## What the task asks
Wherever a picture sits, omit it. Output the rest of the listing exactly.

## Data excerpt

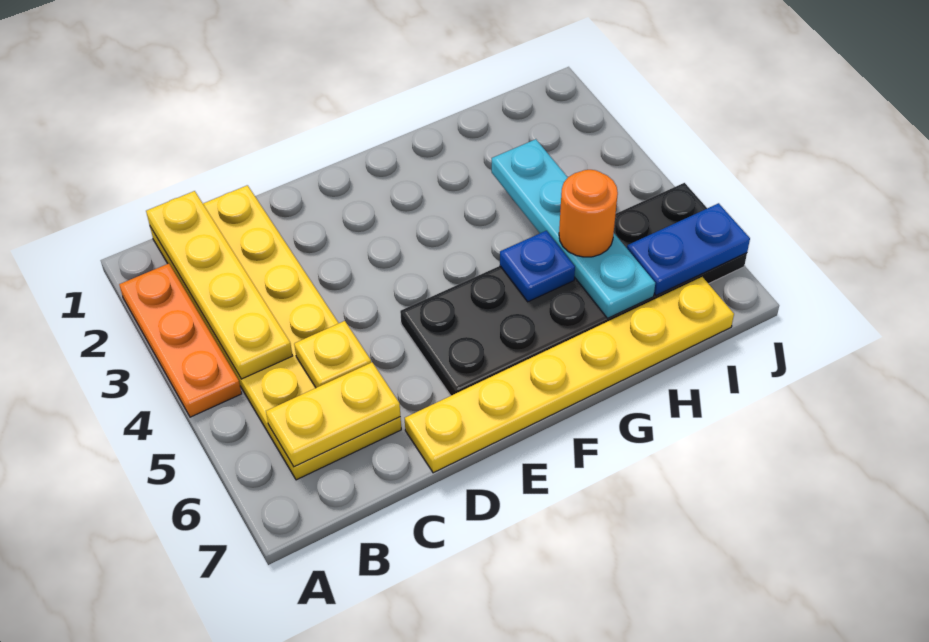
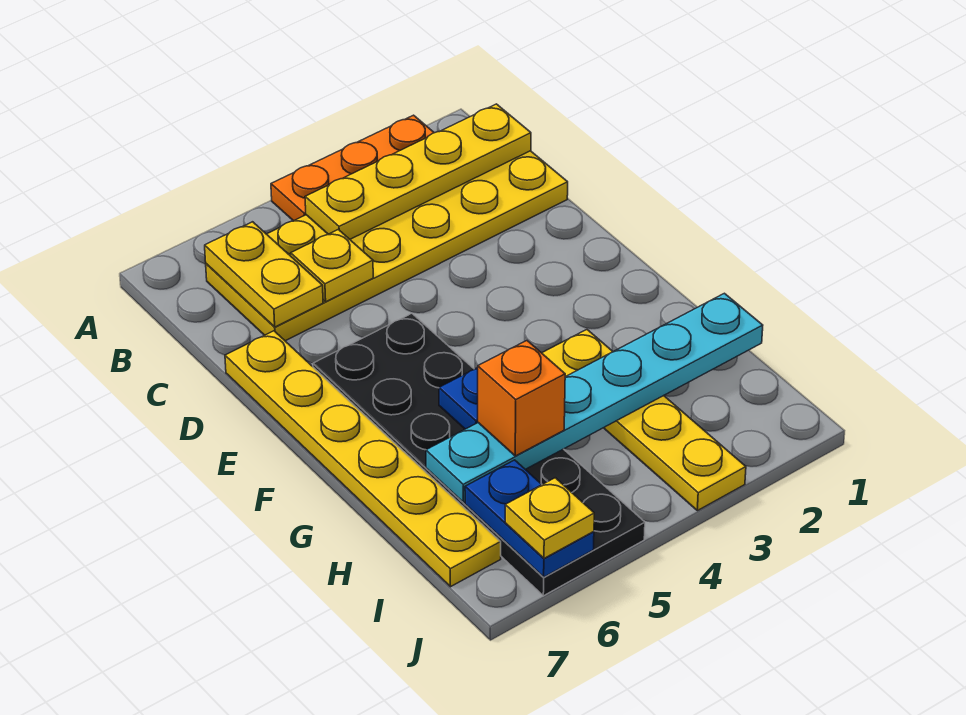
none -> yellow plate G3:J3 level 1
cyan plate H3:H6 level 2 -> cyan plate H1:H6 level 2
orange round brick H5 level 3 -> orange brick H5 level 3
none -> yellow plate J6 level 3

## Your response
none -> yellow plate G3:J3 level 1
cyan plate H3:H6 level 2 -> cyan plate H1:H6 level 2
orange round brick H5 level 3 -> orange brick H5 level 3
none -> yellow plate J6 level 3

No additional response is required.